# PROBLEM DESCRIPTION
Repeat word for word everything from the line containing "orange pot: 2 -> 1" to the end of the listing, first and last lines included, and only that.

# DATA
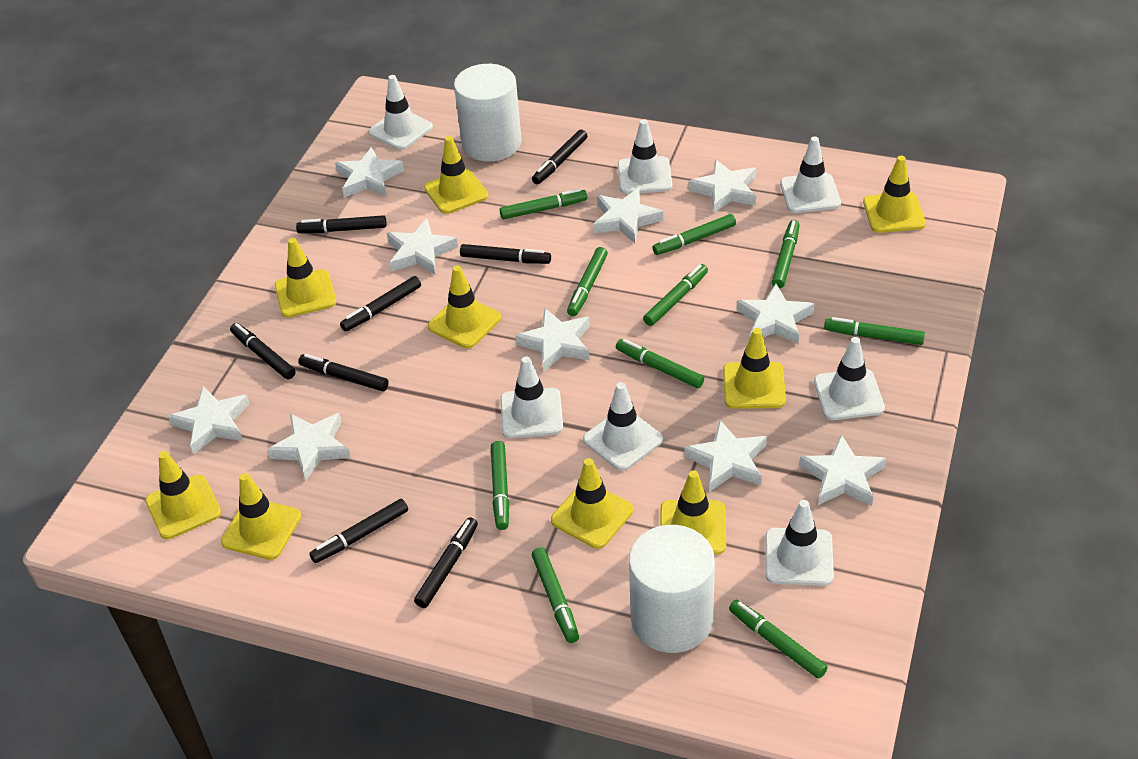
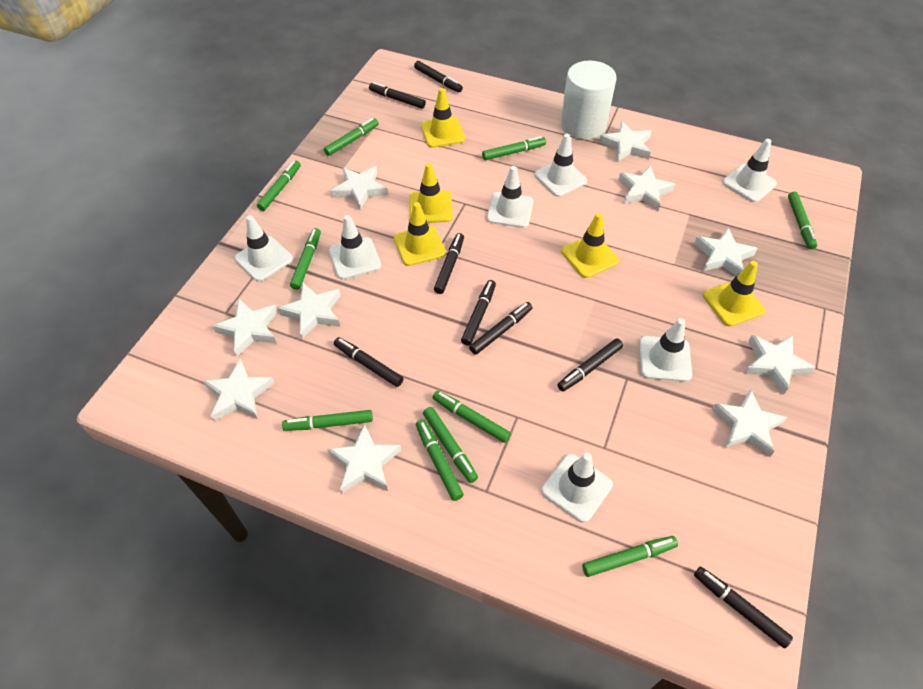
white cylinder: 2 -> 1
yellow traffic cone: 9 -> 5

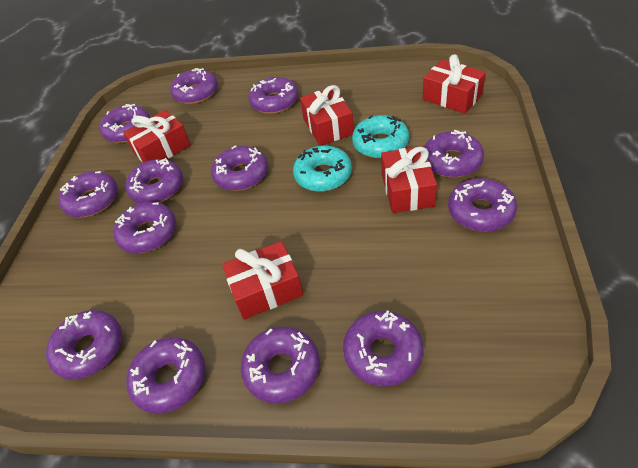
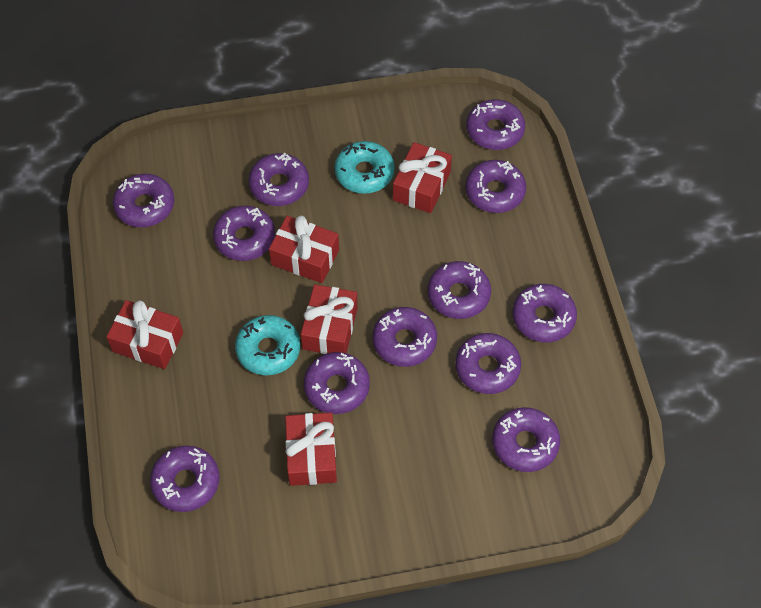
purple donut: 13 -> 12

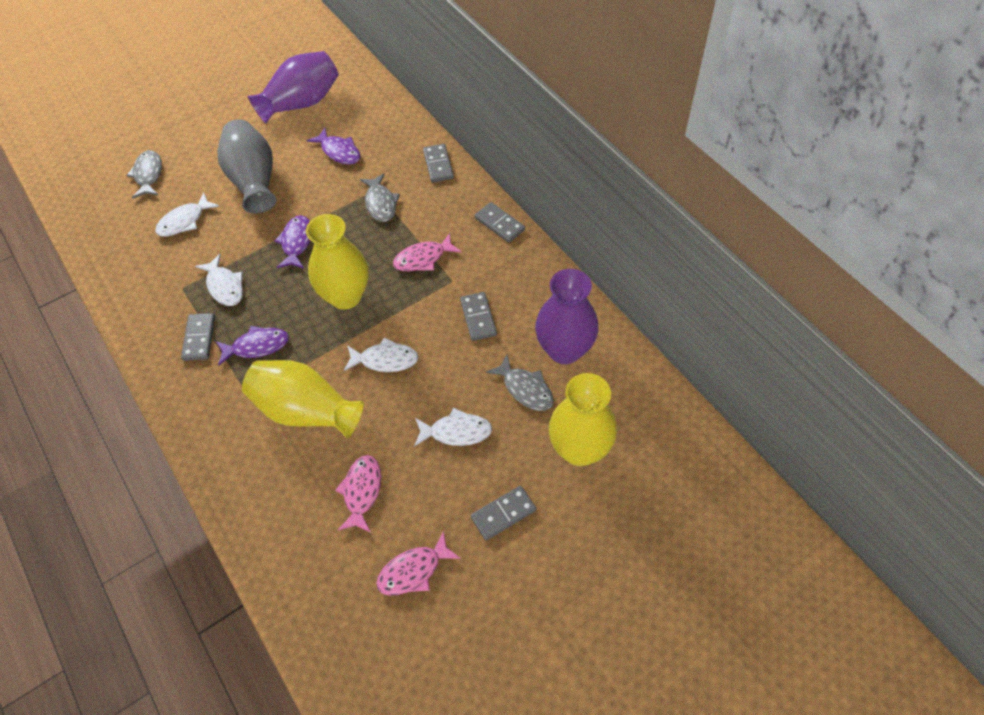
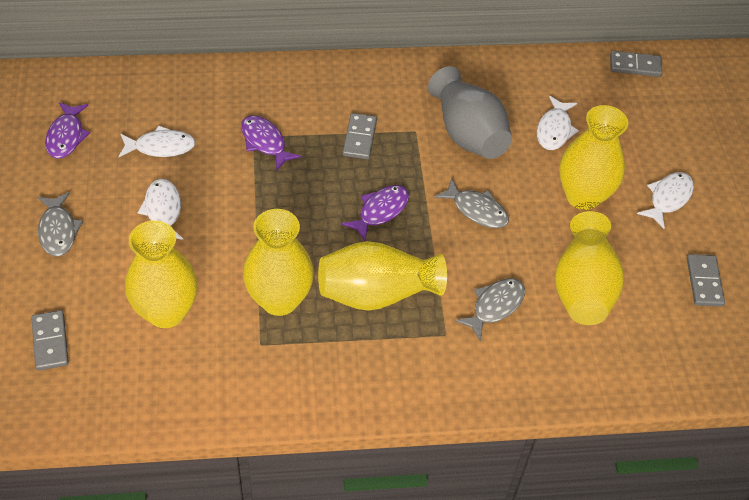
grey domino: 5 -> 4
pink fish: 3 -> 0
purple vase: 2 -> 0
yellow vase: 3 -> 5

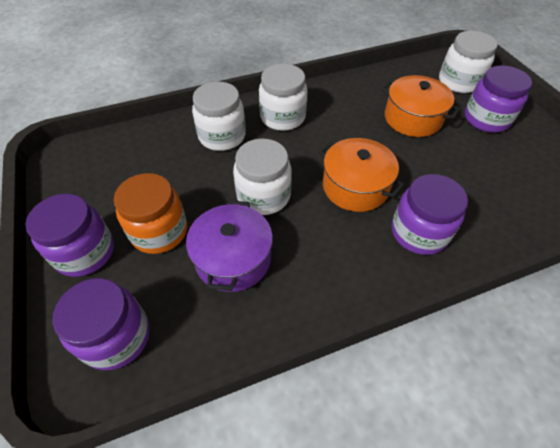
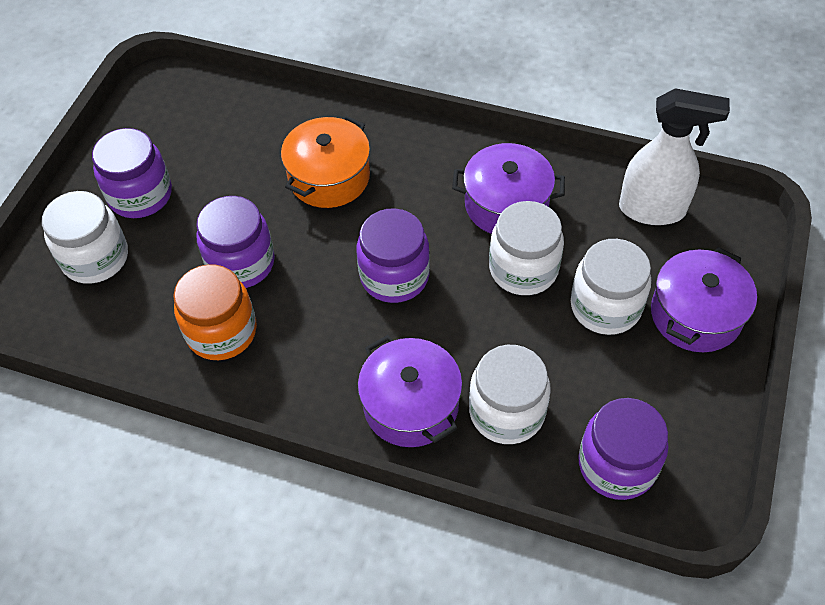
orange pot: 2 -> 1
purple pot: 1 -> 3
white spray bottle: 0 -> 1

# ANSWER TO THIS TASK
orange pot: 2 -> 1
purple pot: 1 -> 3
white spray bottle: 0 -> 1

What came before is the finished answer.